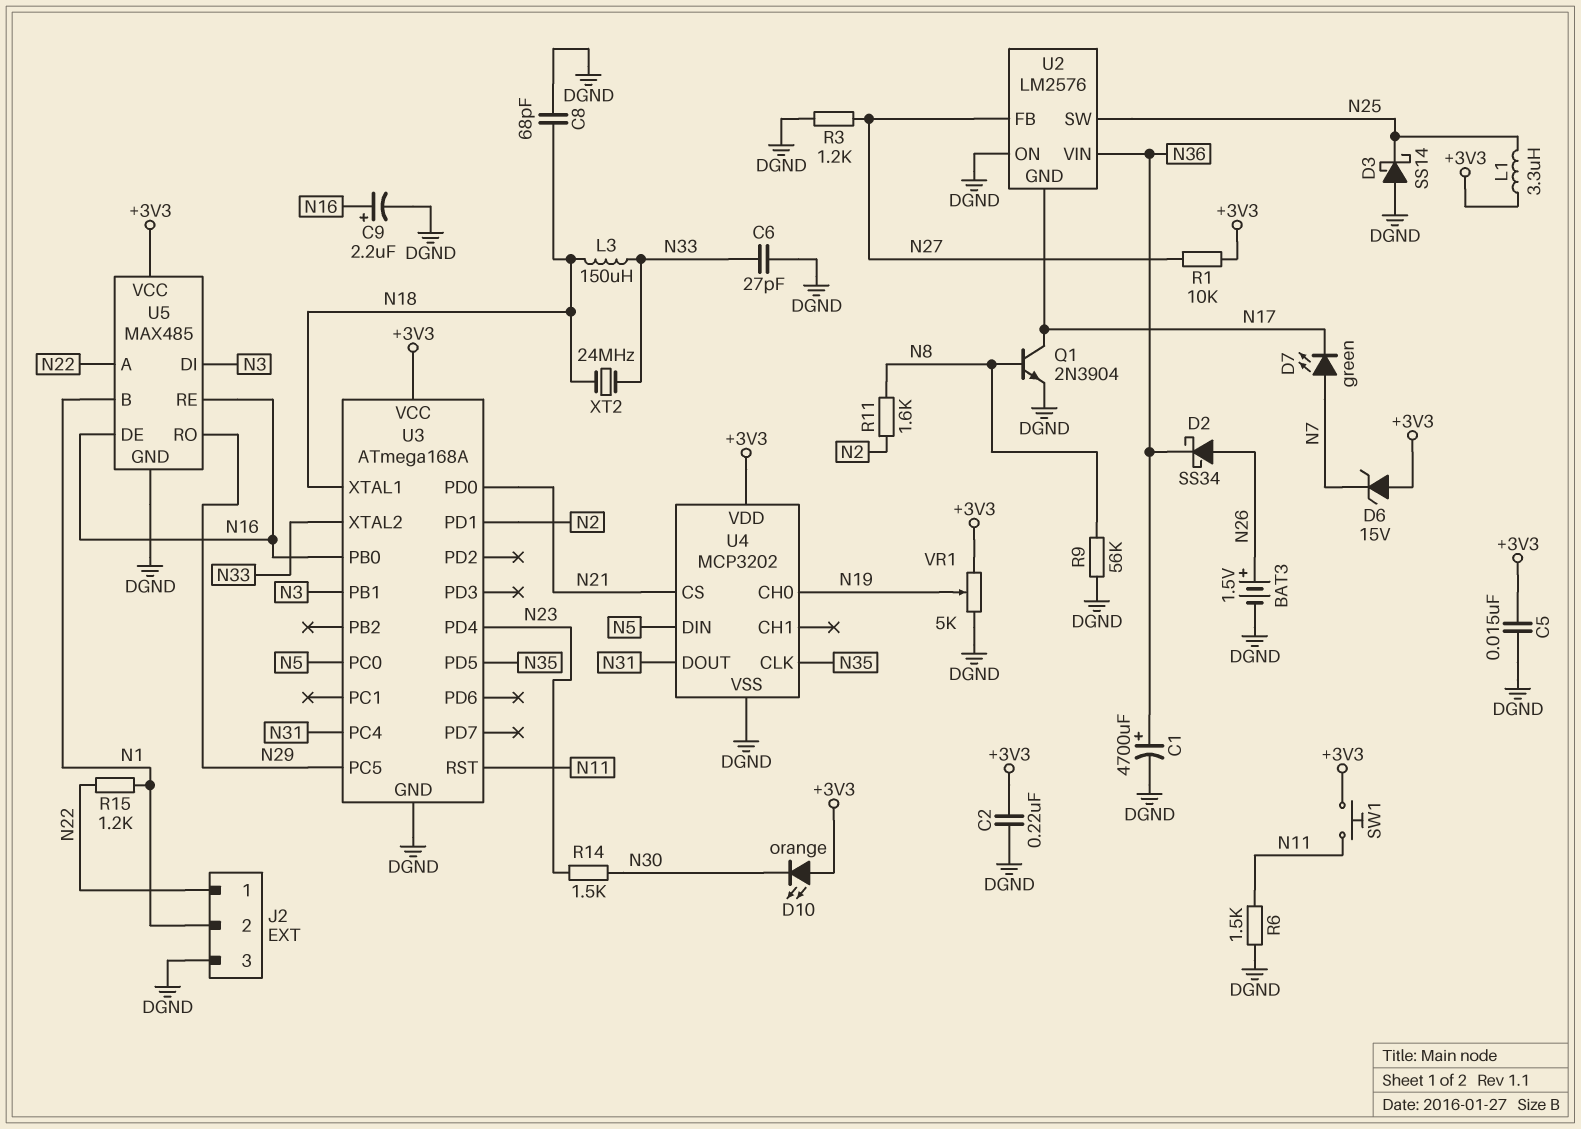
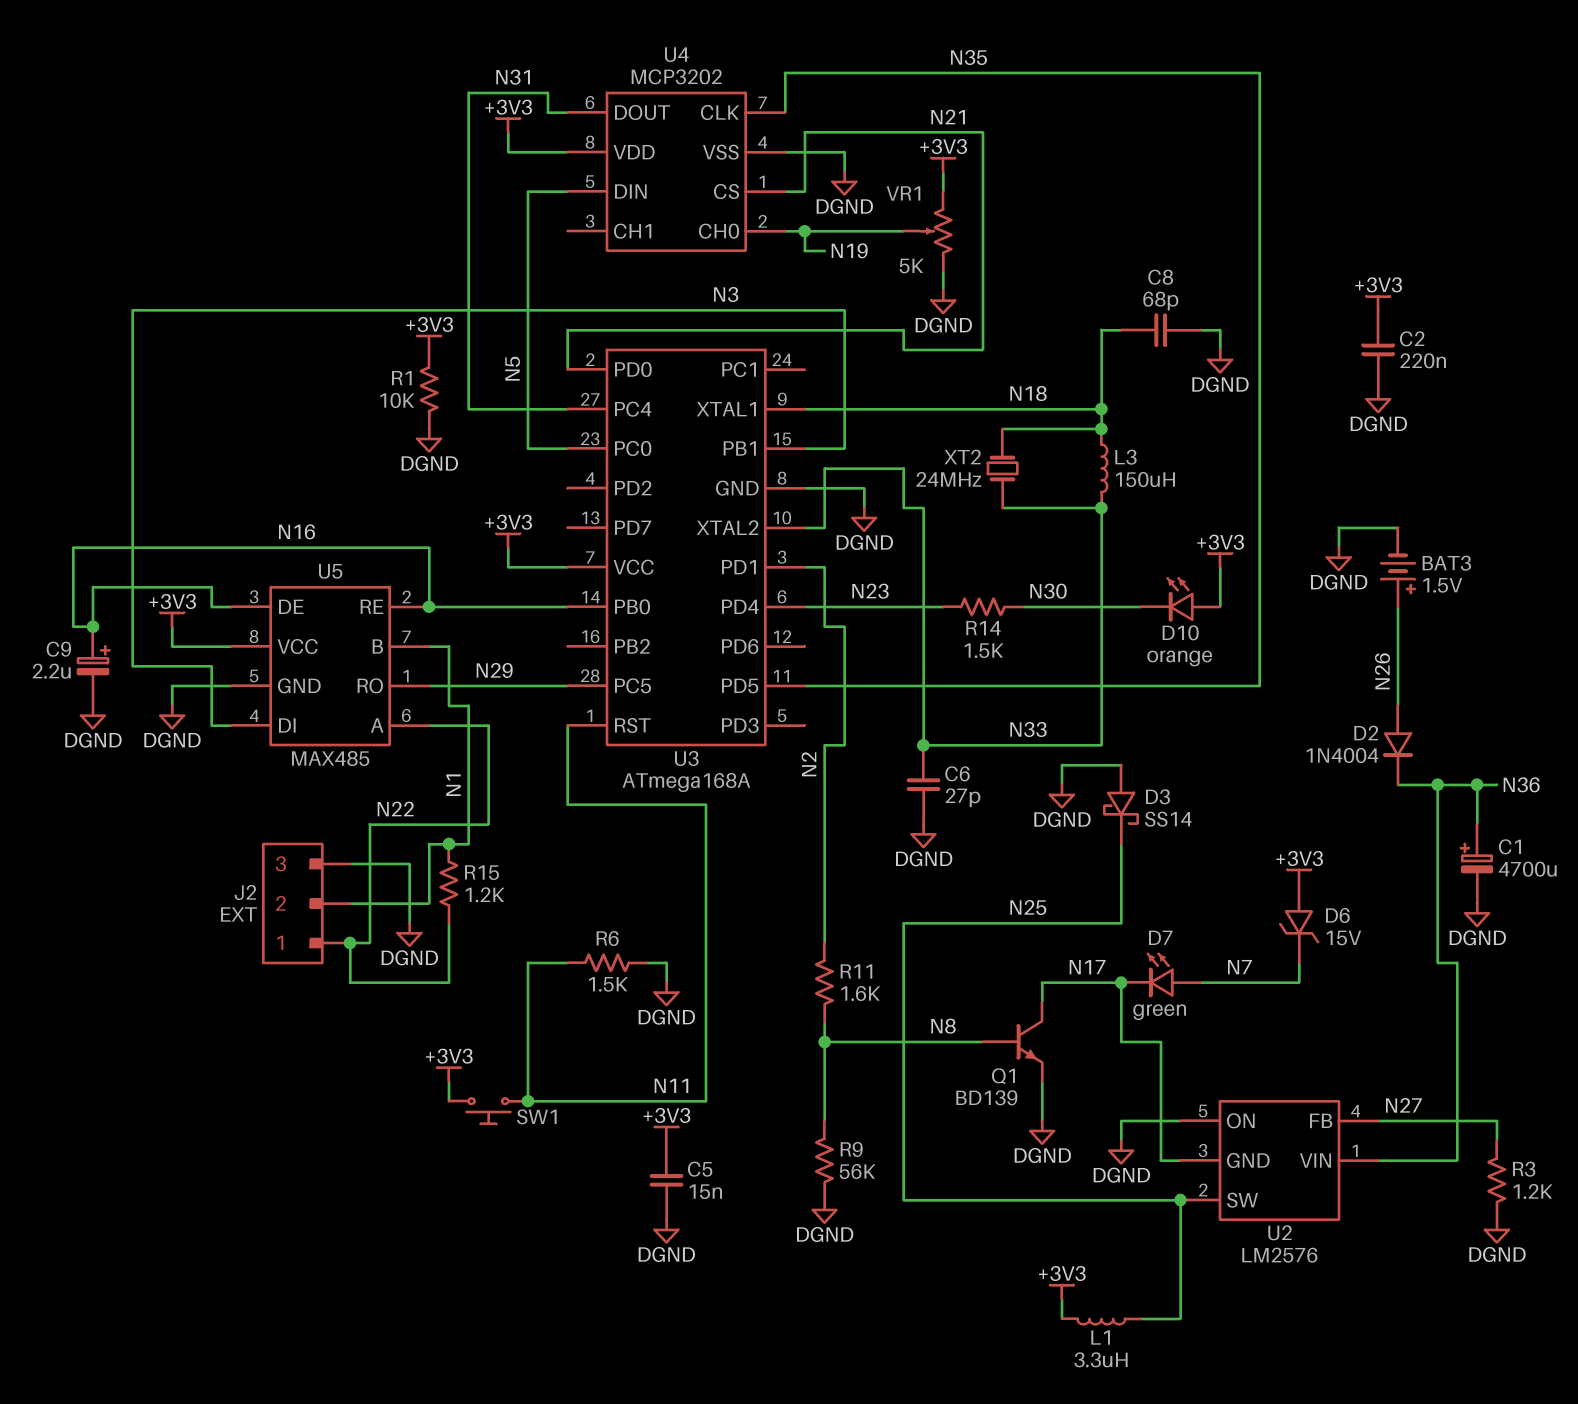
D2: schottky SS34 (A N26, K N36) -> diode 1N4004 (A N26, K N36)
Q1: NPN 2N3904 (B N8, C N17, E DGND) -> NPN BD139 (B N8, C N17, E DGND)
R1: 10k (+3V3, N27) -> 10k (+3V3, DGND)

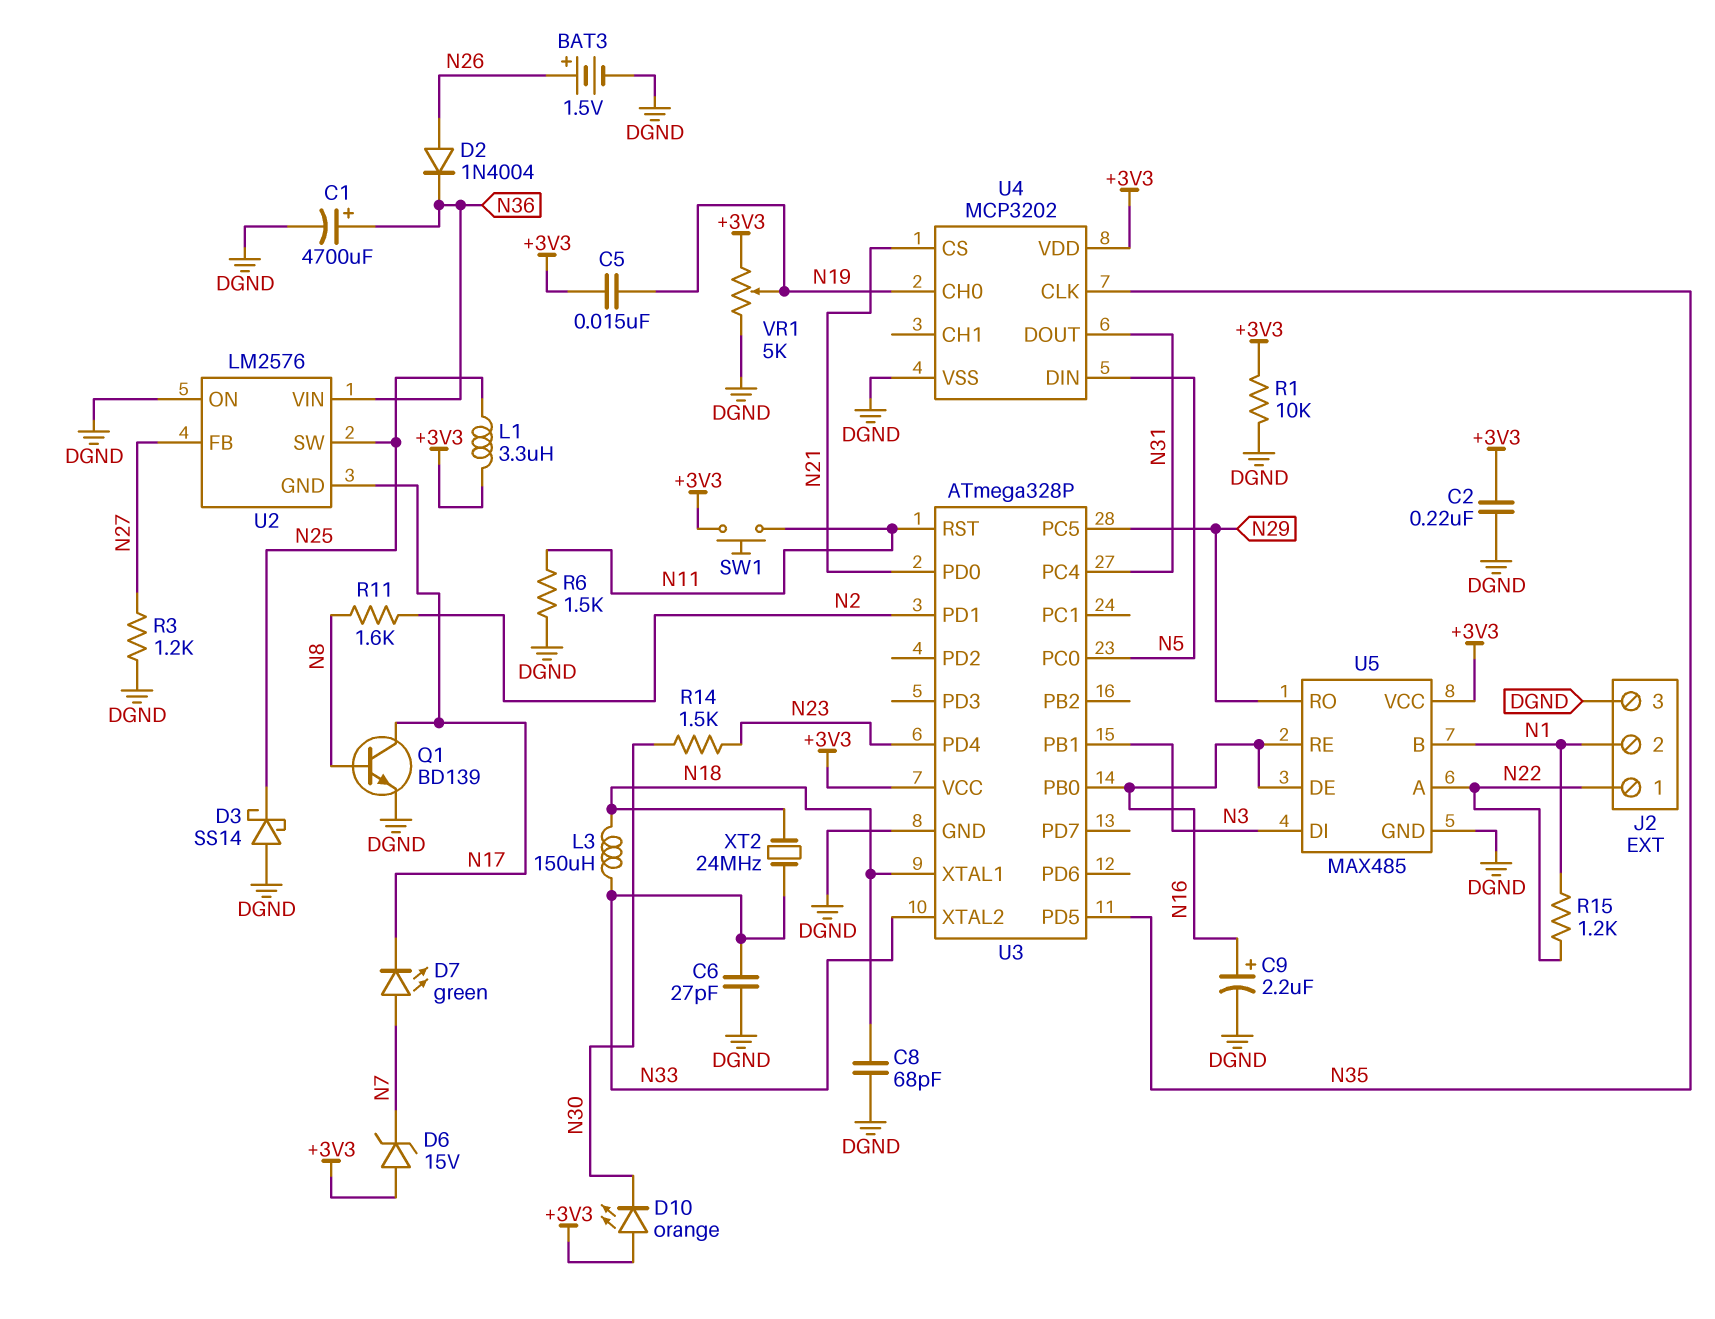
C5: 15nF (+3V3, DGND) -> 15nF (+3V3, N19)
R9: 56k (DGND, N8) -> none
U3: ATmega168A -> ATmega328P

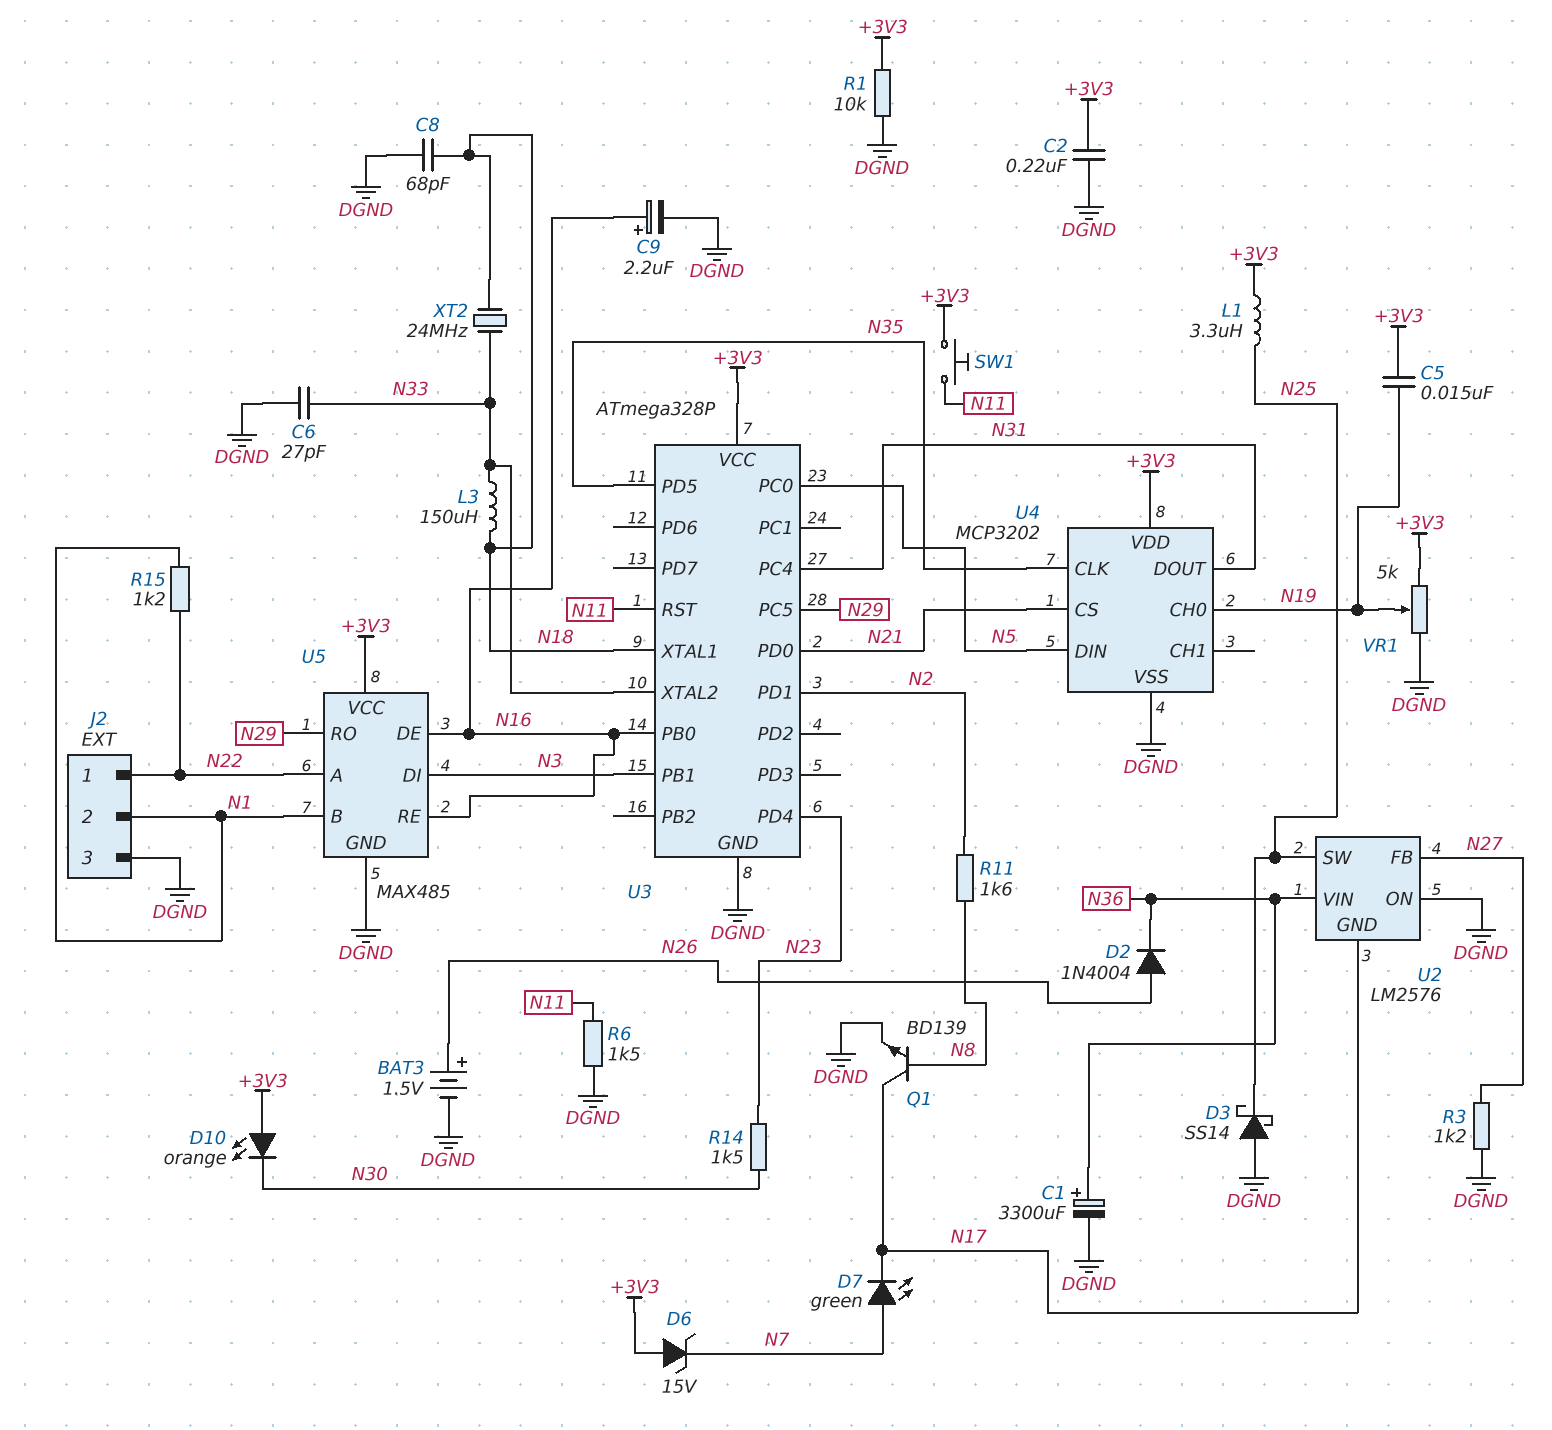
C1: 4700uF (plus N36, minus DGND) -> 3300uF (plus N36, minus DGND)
---+---
What this task involves: Every entry, word for word, should be given again; the pictures are not part of the copy.

Answer to the problem:
D2: schottky SS34 (A N26, K N36) -> diode 1N4004 (A N26, K N36)
Q1: NPN 2N3904 (B N8, C N17, E DGND) -> NPN BD139 (B N8, C N17, E DGND)
R1: 10k (+3V3, N27) -> 10k (+3V3, DGND)

C5: 15nF (+3V3, DGND) -> 15nF (+3V3, N19)
R9: 56k (DGND, N8) -> none
U3: ATmega168A -> ATmega328P

C1: 4700uF (plus N36, minus DGND) -> 3300uF (plus N36, minus DGND)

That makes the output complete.